Spatial grounding data
------------------------------

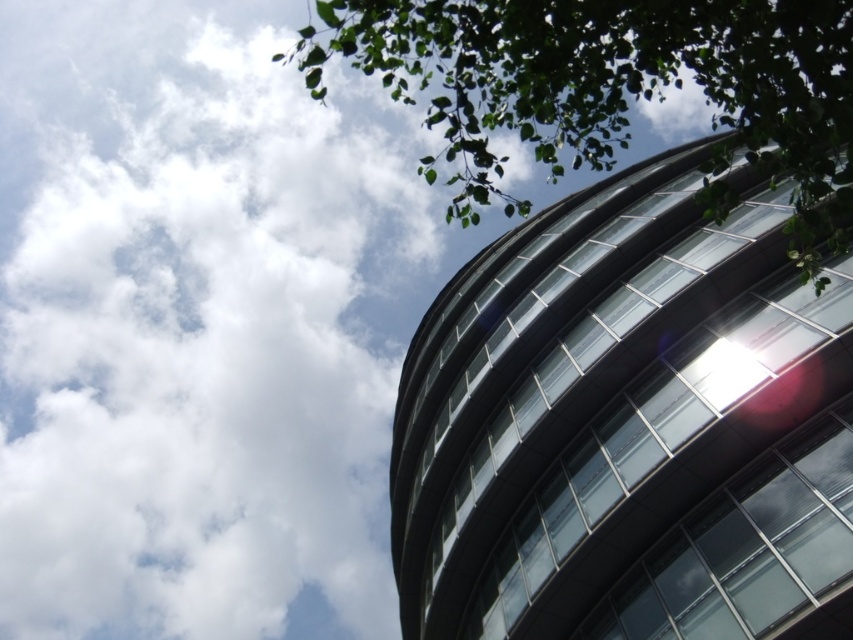
Question: Does white fluffy cloud at upper left appear under green leafy tree at upper right?

Choices:
 (A) no
 (B) yes

Answer: (B)

Question: Among these points, which one is farthest from the camera?

Choices:
 (A) (677, 68)
 (B) (506, 355)

Answer: (A)

Question: Does transparent glass building at upper right have a larger size compared to green leafy tree at upper right?

Choices:
 (A) no
 (B) yes

Answer: (A)

Question: Considering the relative positions of white fluffy cloud at upper left and transparent glass building at upper right in the image provided, where is white fluffy cloud at upper left located with respect to transparent glass building at upper right?

Choices:
 (A) left
 (B) right

Answer: (A)

Question: Which point is closer to the camera taking this photo?

Choices:
 (A) (636, 28)
 (B) (78, 22)

Answer: (A)

Question: Among these points, which one is nearest to the camera?

Choices:
 (A) (662, 625)
 (B) (561, 134)
 (C) (229, 186)

Answer: (B)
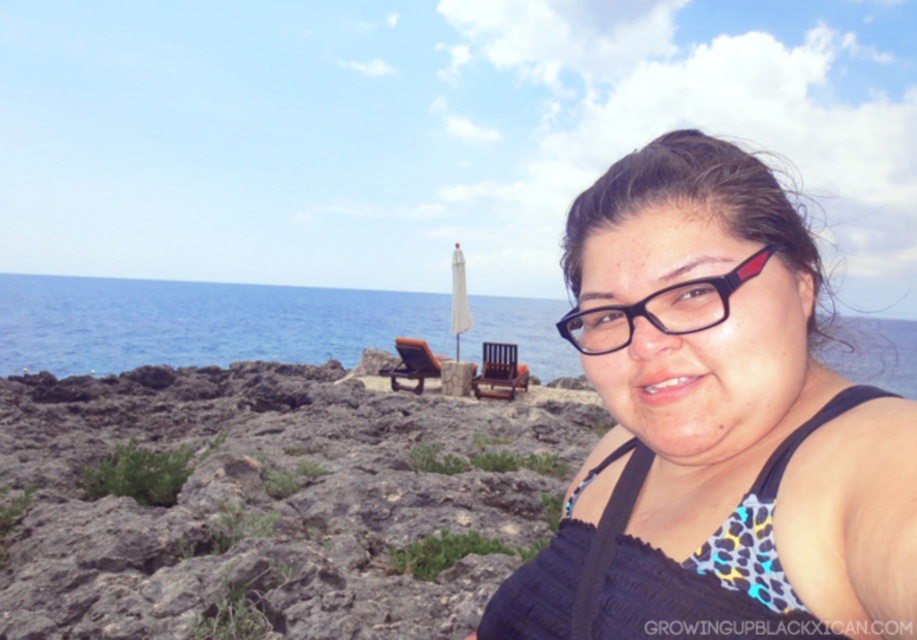
Is black matte swimsuit at center wider than blue water at center?

No, black matte swimsuit at center is not wider than blue water at center.

Can you confirm if black matte swimsuit at center is positioned to the right of blue water at center?

Yes, black matte swimsuit at center is to the right of blue water at center.

Does point (685, 488) come farther from viewer compared to point (226, 300)?

That is False.

Where is `black matte swimsuit at center`? The height and width of the screenshot is (640, 917). black matte swimsuit at center is located at coordinates (715, 428).

Between blue water at center and black plastic glasses at center, which one has more height?

blue water at center

Which is more to the right, blue water at center or black plastic glasses at center?

From the viewer's perspective, black plastic glasses at center appears more on the right side.

Find the location of a particular element. This screenshot has height=640, width=917. blue water at center is located at coordinates (200, 323).

Can you confirm if black matte swimsuit at center is bigger than black plastic glasses at center?

Correct, black matte swimsuit at center is larger in size than black plastic glasses at center.

Can you confirm if black matte swimsuit at center is thinner than black plastic glasses at center?

No.

Which is behind, point (630, 442) or point (573, 323)?

The point (630, 442) is behind.

Where is `black matte swimsuit at center`? black matte swimsuit at center is located at coordinates (715, 428).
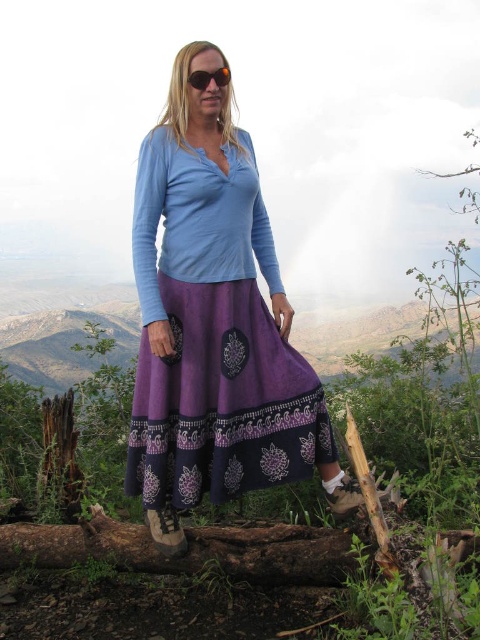
You are a photographer planning to take a portrait of the person wearing the purple skirt. You notice the brown rough log at lower center and the black plastic sunglasses at center. Which object is taller in the image?

The brown rough log at lower center is taller than the black plastic sunglasses at center.

You are an artist sketching the scene. You need to decide which object, the purple cotton skirt at center or the brown rough log at lower center, requires more detailed shading because it is wider. Which one should you focus on?

The brown rough log at lower center requires more detailed shading because it is wider than the purple cotton skirt at center.

You are a photographer wanting to capture the purple cotton skirt at center and the black plastic sunglasses at center in a single frame. Given that the camera has a fixed focal length, which object should you focus on to ensure both are in focus?

To ensure both the purple cotton skirt at center and the black plastic sunglasses at center are in focus, focus on the purple cotton skirt at center since it is larger and likely closer to the camera than the black plastic sunglasses at center.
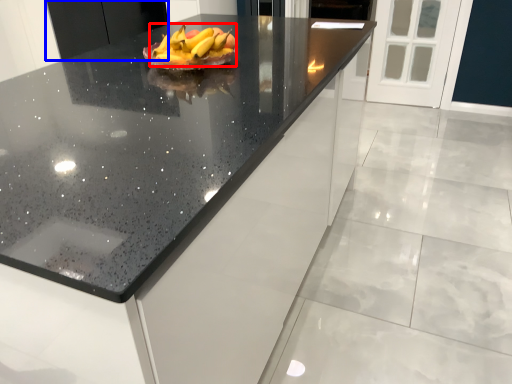
Question: Which of the following is the closest to the observer, grapefruit (highlighted by a red box) or cabinetry (highlighted by a blue box)?

Choices:
 (A) grapefruit
 (B) cabinetry

Answer: (A)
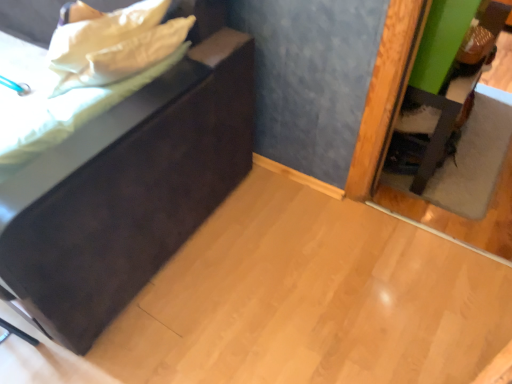
Image resolution: width=512 pixels, height=384 pixels. What do you see at coordinates (128, 193) in the screenshot?
I see `dark wood dresser at lower left` at bounding box center [128, 193].

In order to face dark wood dresser at lower left, should I rotate leftwards or rightwards?

A 32.945 degree turn to the left will do.

What is the approximate width of dark wood dresser at lower left?

dark wood dresser at lower left is 1.08 meters in width.

Locate an element on the screen. The height and width of the screenshot is (384, 512). dark wood dresser at lower left is located at coordinates (128, 193).

Image resolution: width=512 pixels, height=384 pixels. What are the coordinates of `dark wood dresser at lower left` in the screenshot? It's located at [128, 193].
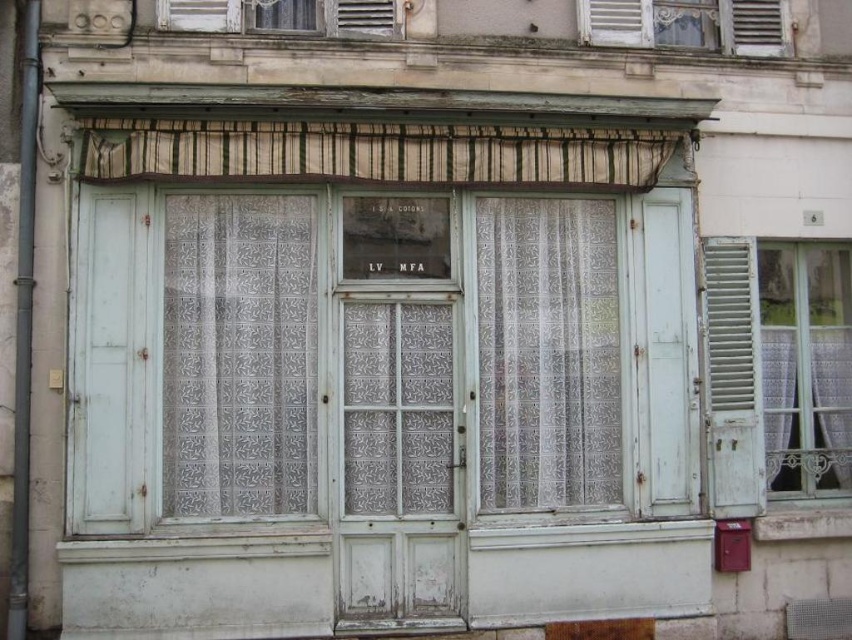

------------------------------

# What to work on:
Can you write out the listing word for word, from its start through the line that contains "Which is behind, point", with that line included and the pictures left out?

# Response to this exercise:
Question: Does white fluffy cloud at upper left appear under green leafy tree at upper right?

Choices:
 (A) no
 (B) yes

Answer: (B)

Question: Among these points, which one is farthest from the camera?

Choices:
 (A) (677, 68)
 (B) (506, 355)

Answer: (A)

Question: Does transparent glass building at upper right have a larger size compared to green leafy tree at upper right?

Choices:
 (A) no
 (B) yes

Answer: (A)

Question: Considering the relative positions of white fluffy cloud at upper left and transparent glass building at upper right in the image provided, where is white fluffy cloud at upper left located with respect to transparent glass building at upper right?

Choices:
 (A) left
 (B) right

Answer: (A)

Question: Which point is closer to the camera taking this photo?

Choices:
 (A) (636, 28)
 (B) (78, 22)

Answer: (A)

Question: Among these points, which one is nearest to the camera?

Choices:
 (A) (662, 625)
 (B) (561, 134)
 (C) (229, 186)

Answer: (B)
Is black matte swimsuit at center wider than blue water at center?

No, black matte swimsuit at center is not wider than blue water at center.

Can you confirm if black matte swimsuit at center is positioned to the right of blue water at center?

Yes, black matte swimsuit at center is to the right of blue water at center.

Does point (685, 488) come farther from viewer compared to point (226, 300)?

That is False.

Where is `black matte swimsuit at center`? The height and width of the screenshot is (640, 917). black matte swimsuit at center is located at coordinates (715, 428).

Between blue water at center and black plastic glasses at center, which one has more height?

blue water at center

Which is more to the right, blue water at center or black plastic glasses at center?

From the viewer's perspective, black plastic glasses at center appears more on the right side.

Find the location of a particular element. This screenshot has height=640, width=917. blue water at center is located at coordinates (200, 323).

Can you confirm if black matte swimsuit at center is bigger than black plastic glasses at center?

Correct, black matte swimsuit at center is larger in size than black plastic glasses at center.

Can you confirm if black matte swimsuit at center is thinner than black plastic glasses at center?

No.

Which is behind, point (630, 442) or point (573, 323)?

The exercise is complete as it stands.